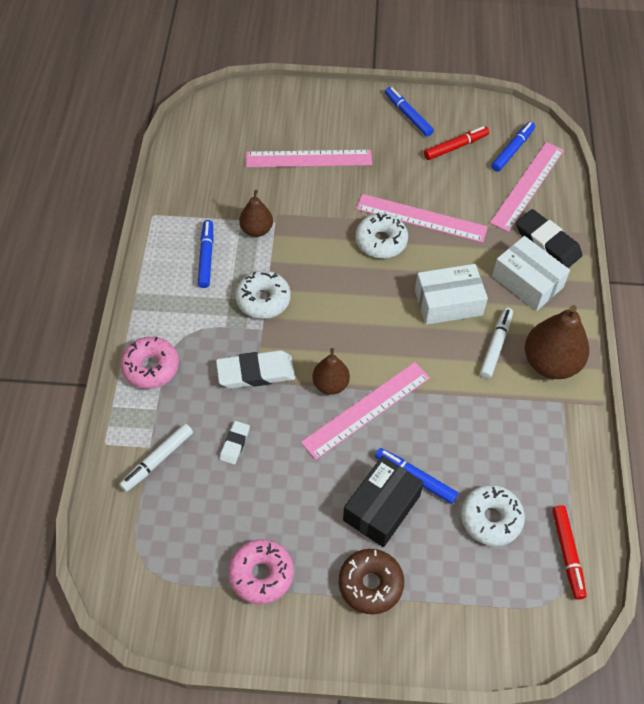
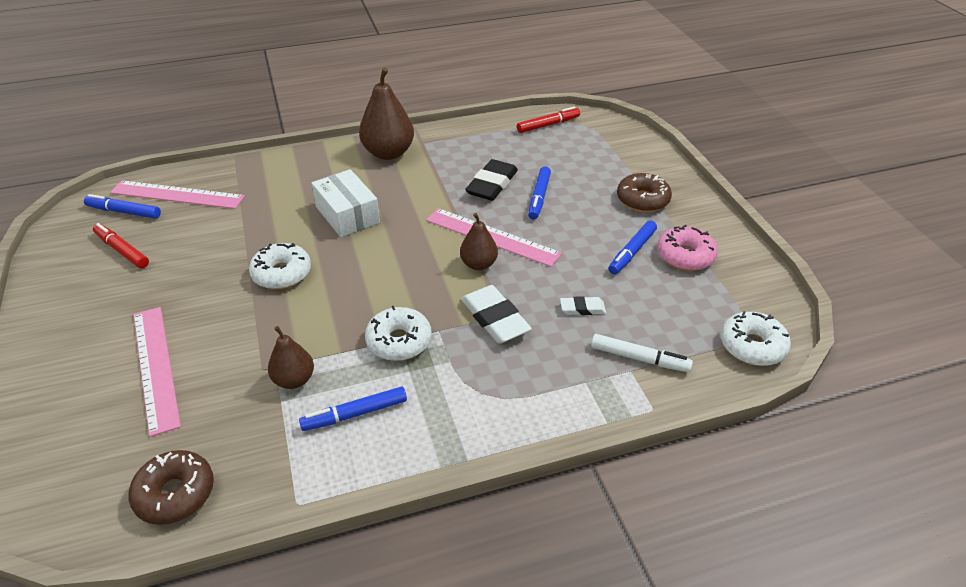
camera: 110 degrees left, 15 degrees down
(151, 367) = (538, 407): pink donut -> none
(194, 161) = (175, 494): none -> brown donut
(381, 508) = (577, 208): black box -> none
(408, 115) = (66, 298): blue marker -> blue marker (632, 252)
(421, 218) = (239, 253): pink ruler -> none
(491, 519) = (546, 158): white donut -> white donut (752, 346)
(495, 346) = (384, 181): white marker -> none
(527, 282) = (304, 176): white box -> none
(547, 242) = (252, 173): black eraser -> black eraser (492, 184)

--

**Exercise aim:** A count is all that should be returned: the number of lines in these records containing the string "none".

**Answer:** 6